(Shape position updates)
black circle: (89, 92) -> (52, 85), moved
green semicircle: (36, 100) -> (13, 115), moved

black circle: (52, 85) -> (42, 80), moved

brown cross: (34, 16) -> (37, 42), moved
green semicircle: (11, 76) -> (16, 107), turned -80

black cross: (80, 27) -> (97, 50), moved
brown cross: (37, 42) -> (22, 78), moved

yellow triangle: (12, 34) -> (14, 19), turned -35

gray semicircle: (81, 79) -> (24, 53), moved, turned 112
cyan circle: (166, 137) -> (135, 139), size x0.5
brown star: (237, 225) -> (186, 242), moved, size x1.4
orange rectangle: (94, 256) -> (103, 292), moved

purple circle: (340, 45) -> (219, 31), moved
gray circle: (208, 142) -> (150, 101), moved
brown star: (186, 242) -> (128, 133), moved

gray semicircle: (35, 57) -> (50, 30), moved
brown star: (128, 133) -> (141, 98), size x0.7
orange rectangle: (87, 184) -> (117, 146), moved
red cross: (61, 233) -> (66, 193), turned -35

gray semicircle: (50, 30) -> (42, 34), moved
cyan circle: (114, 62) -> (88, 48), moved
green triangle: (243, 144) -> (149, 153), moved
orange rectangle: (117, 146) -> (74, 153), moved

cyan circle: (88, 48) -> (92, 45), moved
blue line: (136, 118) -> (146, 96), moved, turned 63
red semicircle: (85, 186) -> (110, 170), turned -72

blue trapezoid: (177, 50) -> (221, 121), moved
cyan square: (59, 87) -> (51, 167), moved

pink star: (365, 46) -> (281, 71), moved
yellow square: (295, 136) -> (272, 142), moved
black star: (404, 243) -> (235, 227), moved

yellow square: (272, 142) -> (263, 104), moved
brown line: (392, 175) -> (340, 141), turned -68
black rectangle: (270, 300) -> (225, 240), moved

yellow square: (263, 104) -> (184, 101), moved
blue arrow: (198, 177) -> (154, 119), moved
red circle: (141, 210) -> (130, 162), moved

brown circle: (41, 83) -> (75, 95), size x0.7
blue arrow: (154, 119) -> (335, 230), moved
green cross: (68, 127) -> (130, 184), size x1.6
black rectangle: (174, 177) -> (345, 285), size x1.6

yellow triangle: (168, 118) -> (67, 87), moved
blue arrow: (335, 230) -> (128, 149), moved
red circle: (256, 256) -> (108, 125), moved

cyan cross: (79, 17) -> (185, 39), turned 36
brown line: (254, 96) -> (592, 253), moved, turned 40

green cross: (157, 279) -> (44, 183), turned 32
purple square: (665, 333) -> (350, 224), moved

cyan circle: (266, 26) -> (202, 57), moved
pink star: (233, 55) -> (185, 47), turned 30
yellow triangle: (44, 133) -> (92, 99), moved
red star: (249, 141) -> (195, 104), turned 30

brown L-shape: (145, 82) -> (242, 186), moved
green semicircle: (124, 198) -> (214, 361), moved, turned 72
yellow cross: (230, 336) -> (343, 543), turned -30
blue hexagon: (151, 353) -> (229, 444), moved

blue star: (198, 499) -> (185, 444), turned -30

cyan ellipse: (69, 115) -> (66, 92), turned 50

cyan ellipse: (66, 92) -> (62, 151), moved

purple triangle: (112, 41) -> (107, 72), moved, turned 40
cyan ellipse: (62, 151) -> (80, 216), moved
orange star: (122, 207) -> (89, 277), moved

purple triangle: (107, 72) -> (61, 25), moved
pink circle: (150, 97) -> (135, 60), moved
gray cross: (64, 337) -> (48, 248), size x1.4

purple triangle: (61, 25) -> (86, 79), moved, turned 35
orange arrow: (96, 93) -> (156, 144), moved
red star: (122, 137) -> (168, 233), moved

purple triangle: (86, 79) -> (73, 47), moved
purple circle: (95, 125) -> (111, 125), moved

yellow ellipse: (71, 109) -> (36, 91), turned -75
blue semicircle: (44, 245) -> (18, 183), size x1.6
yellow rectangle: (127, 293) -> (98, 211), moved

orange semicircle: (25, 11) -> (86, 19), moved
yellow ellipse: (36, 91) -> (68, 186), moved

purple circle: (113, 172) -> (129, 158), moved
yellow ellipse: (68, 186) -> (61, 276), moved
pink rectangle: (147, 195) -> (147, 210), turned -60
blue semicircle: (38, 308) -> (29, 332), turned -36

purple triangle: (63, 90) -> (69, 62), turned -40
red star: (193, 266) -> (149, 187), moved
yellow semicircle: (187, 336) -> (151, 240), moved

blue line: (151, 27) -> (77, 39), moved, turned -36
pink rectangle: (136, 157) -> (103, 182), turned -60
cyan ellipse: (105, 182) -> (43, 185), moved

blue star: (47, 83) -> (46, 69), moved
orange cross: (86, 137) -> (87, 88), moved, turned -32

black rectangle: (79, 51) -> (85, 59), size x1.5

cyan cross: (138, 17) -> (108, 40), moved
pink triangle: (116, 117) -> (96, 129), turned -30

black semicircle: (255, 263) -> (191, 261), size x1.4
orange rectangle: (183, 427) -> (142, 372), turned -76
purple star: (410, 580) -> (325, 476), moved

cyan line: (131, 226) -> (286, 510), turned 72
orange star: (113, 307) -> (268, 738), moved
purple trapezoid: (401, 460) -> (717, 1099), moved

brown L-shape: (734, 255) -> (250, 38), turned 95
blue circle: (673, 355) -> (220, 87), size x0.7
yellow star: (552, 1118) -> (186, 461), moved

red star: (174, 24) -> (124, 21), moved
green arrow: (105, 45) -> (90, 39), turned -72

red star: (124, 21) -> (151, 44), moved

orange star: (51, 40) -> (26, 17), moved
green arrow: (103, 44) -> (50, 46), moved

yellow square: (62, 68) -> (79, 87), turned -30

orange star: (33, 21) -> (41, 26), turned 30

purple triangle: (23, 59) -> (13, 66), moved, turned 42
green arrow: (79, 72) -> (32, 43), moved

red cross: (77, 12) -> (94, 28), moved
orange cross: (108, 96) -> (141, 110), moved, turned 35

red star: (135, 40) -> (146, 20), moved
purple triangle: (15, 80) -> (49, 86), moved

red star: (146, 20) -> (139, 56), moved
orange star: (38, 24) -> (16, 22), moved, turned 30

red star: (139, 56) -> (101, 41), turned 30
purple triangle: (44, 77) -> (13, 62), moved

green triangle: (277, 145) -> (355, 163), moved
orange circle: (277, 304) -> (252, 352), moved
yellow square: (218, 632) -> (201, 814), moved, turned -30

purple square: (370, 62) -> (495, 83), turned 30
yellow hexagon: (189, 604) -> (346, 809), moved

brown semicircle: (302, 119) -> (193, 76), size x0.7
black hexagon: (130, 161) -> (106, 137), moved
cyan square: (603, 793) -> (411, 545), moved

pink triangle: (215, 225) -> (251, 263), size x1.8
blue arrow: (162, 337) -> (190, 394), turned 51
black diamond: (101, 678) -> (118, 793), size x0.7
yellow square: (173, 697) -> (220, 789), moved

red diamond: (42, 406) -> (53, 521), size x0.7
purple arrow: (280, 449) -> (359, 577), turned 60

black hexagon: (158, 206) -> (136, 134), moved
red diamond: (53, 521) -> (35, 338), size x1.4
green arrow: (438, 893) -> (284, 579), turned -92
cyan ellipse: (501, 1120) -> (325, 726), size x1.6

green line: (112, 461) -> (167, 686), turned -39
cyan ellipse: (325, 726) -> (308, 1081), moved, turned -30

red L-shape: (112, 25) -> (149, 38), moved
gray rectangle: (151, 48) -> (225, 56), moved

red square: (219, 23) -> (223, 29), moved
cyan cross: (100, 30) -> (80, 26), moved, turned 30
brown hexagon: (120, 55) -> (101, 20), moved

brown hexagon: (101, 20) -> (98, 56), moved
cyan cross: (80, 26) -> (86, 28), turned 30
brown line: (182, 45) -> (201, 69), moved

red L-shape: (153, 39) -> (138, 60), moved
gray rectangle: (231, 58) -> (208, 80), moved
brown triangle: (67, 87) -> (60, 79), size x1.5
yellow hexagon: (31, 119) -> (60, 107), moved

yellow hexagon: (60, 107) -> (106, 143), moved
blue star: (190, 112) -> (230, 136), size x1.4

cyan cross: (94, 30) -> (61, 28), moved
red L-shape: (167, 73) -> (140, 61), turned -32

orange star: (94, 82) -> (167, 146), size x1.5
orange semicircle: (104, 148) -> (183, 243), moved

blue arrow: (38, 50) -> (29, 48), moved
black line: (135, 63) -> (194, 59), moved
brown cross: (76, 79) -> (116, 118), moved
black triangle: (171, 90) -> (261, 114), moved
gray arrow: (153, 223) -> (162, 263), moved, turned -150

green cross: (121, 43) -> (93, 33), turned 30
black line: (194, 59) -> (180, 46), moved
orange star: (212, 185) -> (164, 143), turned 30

WHAT IS EXPECTED>
Output, from the data above, the lines from the line with "green arrow: (105, 45)" to the line with "orange star: (33, 21) -> (41, 26), turned 30" exactly as they stand, both ends included and nothing else.

RESPONSE AREA>
green arrow: (105, 45) -> (90, 39), turned -72

red star: (124, 21) -> (151, 44), moved

orange star: (51, 40) -> (26, 17), moved
green arrow: (103, 44) -> (50, 46), moved

yellow square: (62, 68) -> (79, 87), turned -30

orange star: (33, 21) -> (41, 26), turned 30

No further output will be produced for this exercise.